[Opening DATA BELOW section]

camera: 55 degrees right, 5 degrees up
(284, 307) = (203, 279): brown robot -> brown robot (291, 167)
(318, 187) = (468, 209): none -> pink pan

[Closing DATA BELOW section]

**WHAT IS BEING ASKED:** Copy task. Give back the whole listing exactly as written.

**RESPONSE BOX:**
camera: 55 degrees right, 5 degrees up
(284, 307) = (203, 279): brown robot -> brown robot (291, 167)
(318, 187) = (468, 209): none -> pink pan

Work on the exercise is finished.